Copy word for word the part of the rows that opens with the line containing "cyan arrow: rotated" and closes with the line containing "orange ellipse: moved 2 px down", including both of those lines. Leave the pictures out of your answer.

**EXERCISE INPUTS:**
:::

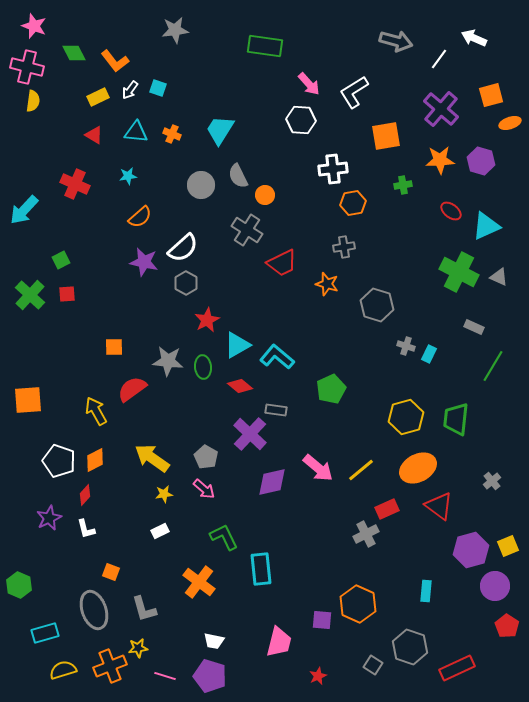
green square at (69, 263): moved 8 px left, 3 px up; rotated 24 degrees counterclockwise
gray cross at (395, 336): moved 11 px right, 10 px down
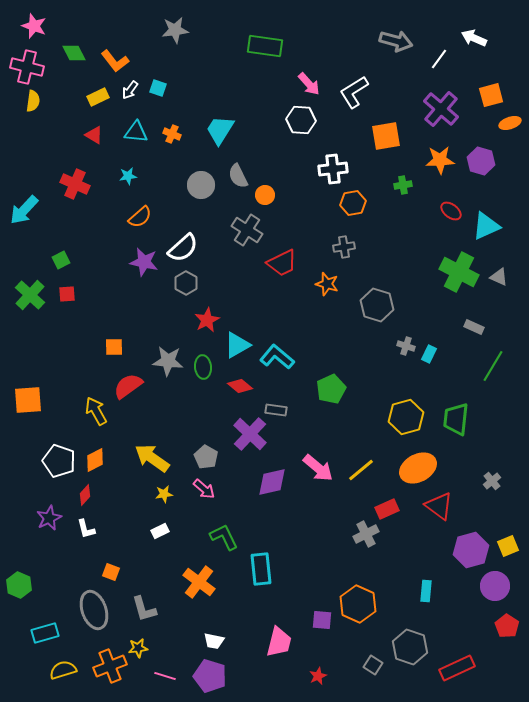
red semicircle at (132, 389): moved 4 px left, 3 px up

:::

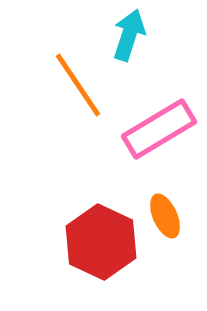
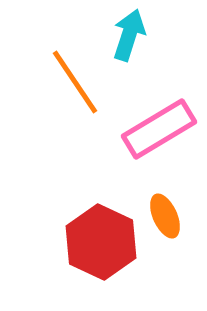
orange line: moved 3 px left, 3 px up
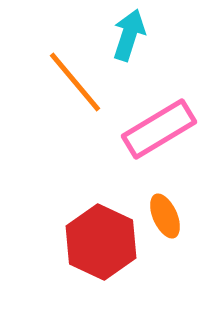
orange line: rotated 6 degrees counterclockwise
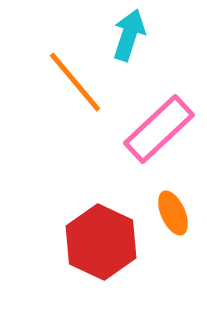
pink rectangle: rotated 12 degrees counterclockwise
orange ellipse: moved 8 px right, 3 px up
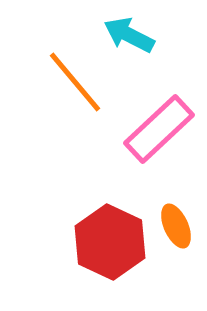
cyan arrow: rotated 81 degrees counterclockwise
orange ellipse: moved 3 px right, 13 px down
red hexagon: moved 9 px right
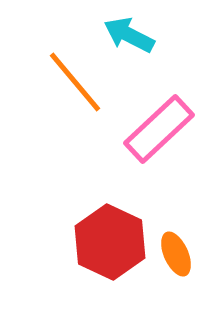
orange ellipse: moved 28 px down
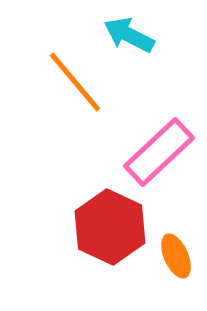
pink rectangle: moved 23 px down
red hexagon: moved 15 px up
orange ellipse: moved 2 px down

:::

**PROBLEM SOLUTION:**
cyan arrow: rotated 81 degrees counterclockwise
orange ellipse: moved 3 px right, 13 px down
red hexagon: moved 9 px right
orange ellipse: moved 28 px down
pink rectangle: moved 23 px down
red hexagon: moved 15 px up
orange ellipse: moved 2 px down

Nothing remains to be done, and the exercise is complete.